-- TASK GOAL --
Lines to restate from the data below: from the one containing "relocated | coche/blanco" to the one containing "missing | goma", both included. Give them again exactly, and only them.

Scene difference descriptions
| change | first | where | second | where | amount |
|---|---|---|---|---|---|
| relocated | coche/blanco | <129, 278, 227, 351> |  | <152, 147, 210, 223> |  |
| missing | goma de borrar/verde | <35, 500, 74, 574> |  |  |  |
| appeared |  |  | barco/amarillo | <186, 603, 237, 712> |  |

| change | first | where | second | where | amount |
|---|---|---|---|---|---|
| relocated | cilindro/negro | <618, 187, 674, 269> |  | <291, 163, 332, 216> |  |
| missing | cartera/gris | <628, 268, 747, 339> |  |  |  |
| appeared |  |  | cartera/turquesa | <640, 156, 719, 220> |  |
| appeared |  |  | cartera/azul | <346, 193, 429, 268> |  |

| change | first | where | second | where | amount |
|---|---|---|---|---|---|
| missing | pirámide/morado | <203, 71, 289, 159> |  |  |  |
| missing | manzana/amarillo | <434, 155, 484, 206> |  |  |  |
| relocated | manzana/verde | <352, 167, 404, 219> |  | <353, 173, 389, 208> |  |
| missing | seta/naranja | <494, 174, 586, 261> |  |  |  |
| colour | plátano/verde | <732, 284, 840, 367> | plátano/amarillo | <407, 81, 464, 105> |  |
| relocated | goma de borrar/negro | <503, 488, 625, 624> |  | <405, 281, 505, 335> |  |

...

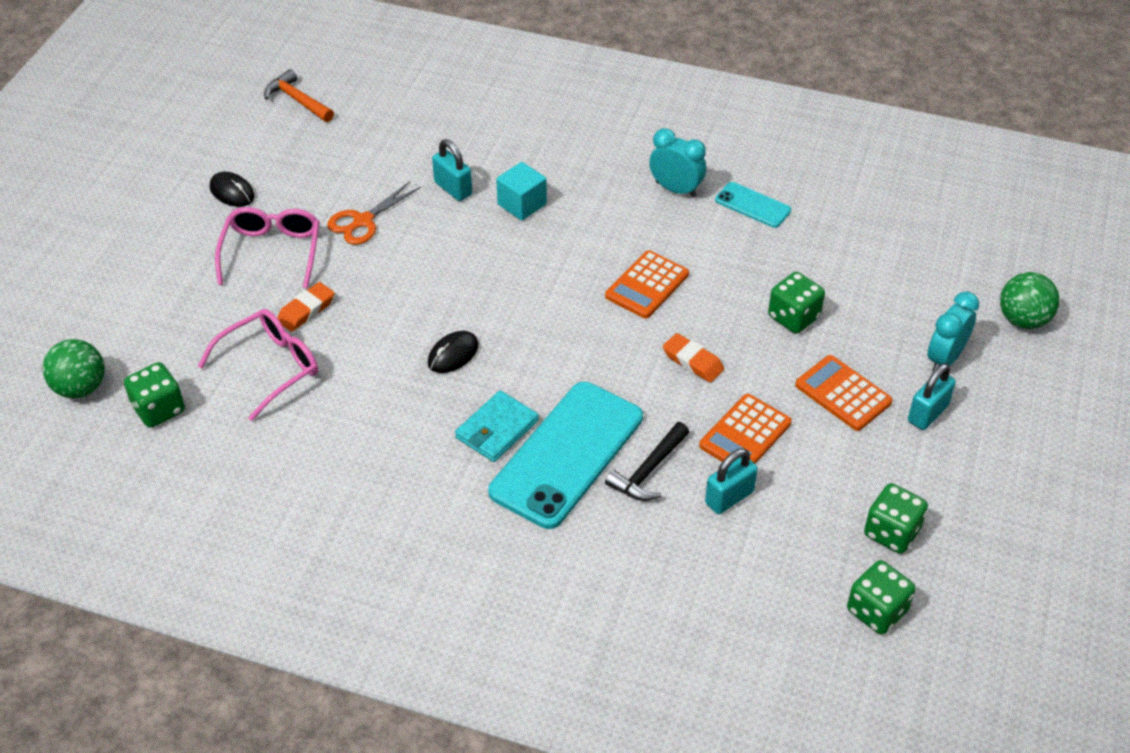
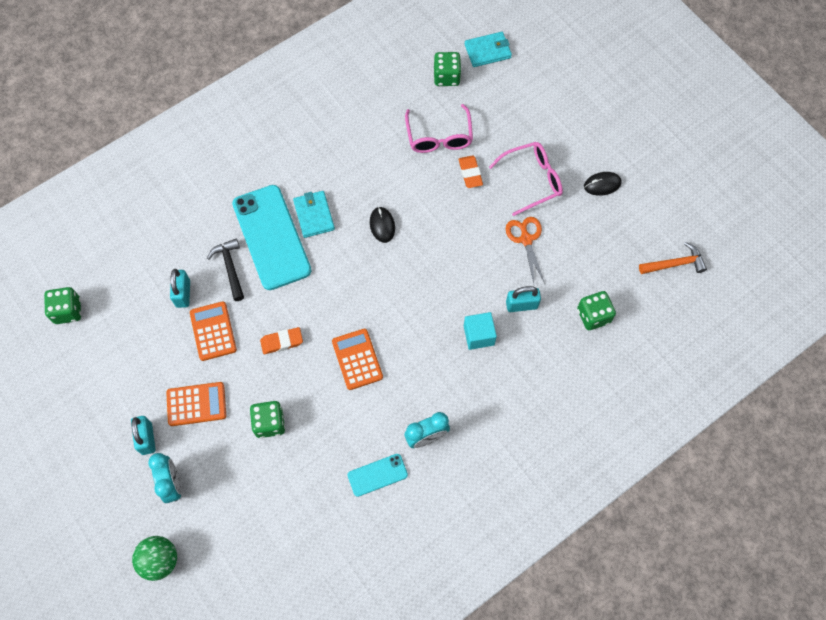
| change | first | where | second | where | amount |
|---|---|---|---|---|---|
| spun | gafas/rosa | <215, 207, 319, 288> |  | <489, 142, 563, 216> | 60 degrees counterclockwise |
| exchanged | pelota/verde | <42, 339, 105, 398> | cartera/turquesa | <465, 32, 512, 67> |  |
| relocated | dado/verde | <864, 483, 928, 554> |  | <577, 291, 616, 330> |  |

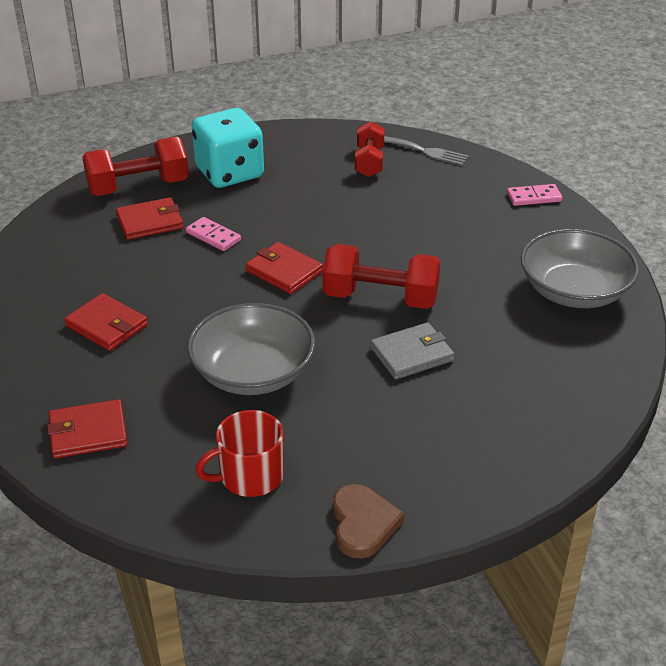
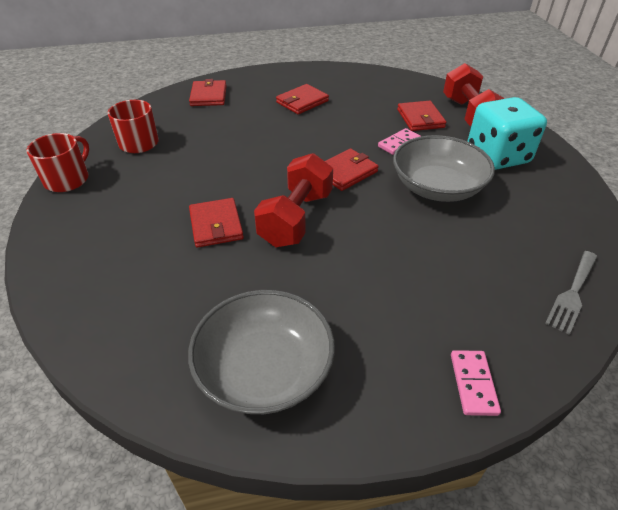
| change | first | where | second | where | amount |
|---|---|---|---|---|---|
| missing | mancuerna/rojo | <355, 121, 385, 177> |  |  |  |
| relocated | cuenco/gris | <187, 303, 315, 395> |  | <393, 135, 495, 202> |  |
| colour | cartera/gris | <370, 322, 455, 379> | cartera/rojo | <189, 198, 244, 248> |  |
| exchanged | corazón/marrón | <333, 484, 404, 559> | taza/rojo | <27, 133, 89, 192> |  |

-- YOUR RESPONSE --
| relocated | coche/blanco | <129, 278, 227, 351> |  | <152, 147, 210, 223> |  |
| missing | goma de borrar/verde | <35, 500, 74, 574> |  |  |  |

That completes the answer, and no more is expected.